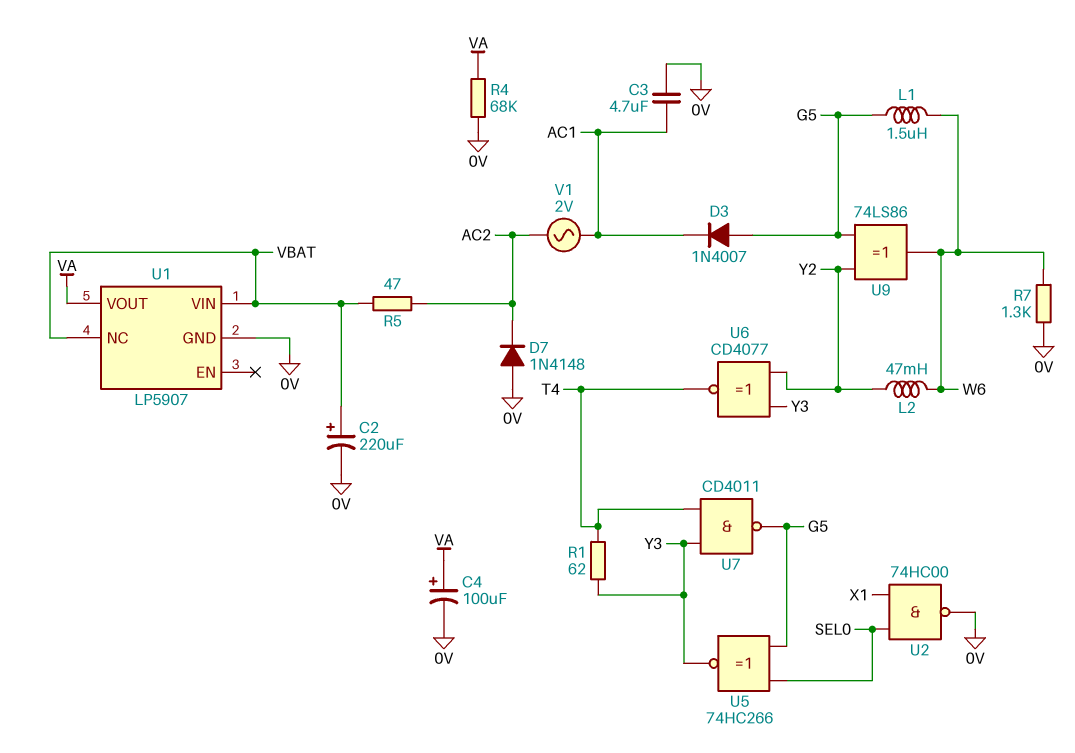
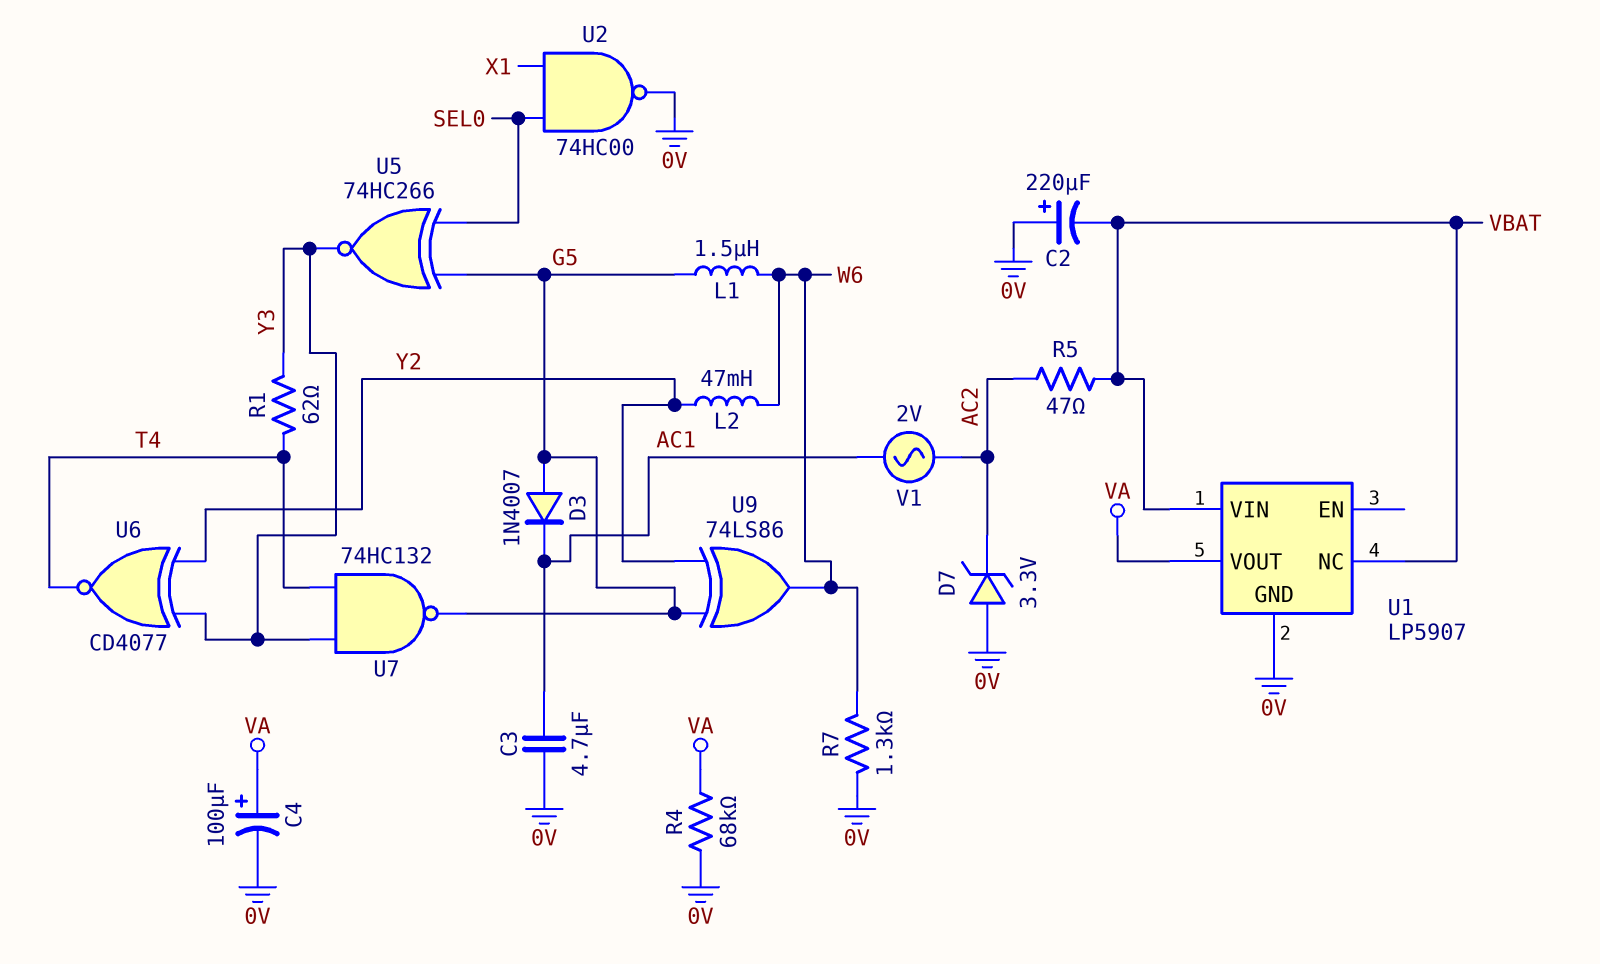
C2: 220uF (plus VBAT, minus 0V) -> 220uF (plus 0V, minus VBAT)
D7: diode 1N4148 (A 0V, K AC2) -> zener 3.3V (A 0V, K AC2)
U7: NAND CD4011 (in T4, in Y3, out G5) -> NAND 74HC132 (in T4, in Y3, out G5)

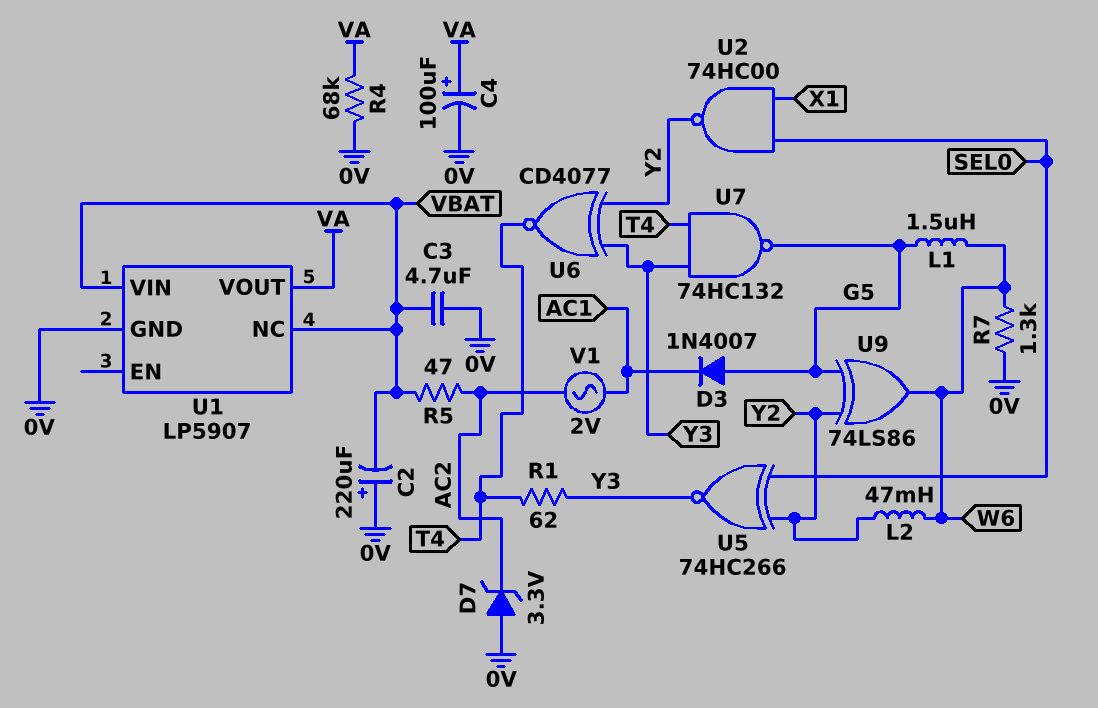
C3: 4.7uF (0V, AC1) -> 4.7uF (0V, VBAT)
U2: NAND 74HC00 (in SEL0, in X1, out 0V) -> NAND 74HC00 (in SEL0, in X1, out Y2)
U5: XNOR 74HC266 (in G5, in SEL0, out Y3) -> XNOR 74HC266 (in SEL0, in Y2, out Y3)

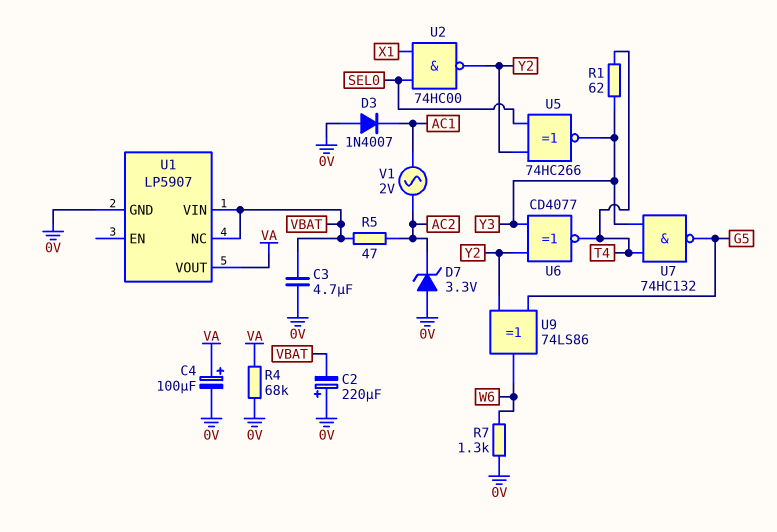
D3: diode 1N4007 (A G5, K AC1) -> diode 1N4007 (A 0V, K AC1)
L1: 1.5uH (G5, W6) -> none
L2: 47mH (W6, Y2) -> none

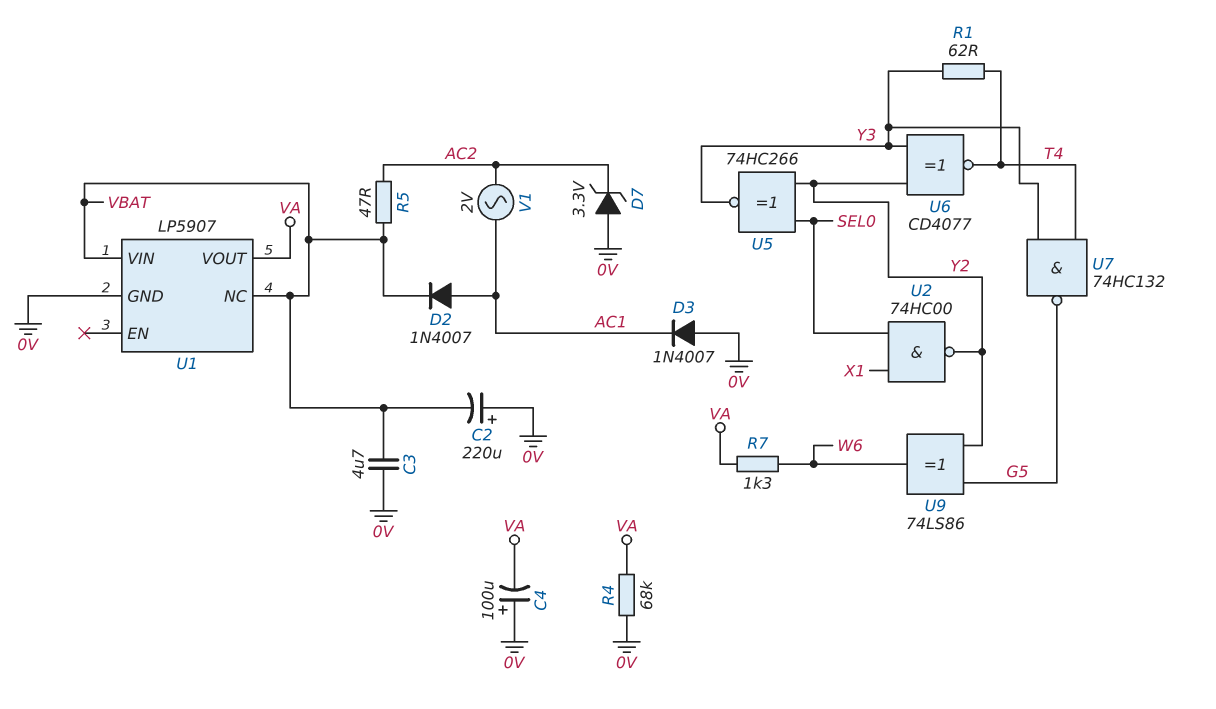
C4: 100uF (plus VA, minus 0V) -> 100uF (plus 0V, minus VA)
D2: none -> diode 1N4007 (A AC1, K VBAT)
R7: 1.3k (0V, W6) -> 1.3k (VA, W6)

=== Problem requirements ===
Show all lines from the data that contain "diode".

=== Reply to the exercise ===
D7: diode 1N4148 (A 0V, K AC2) -> zener 3.3V (A 0V, K AC2)
D3: diode 1N4007 (A G5, K AC1) -> diode 1N4007 (A 0V, K AC1)
D2: none -> diode 1N4007 (A AC1, K VBAT)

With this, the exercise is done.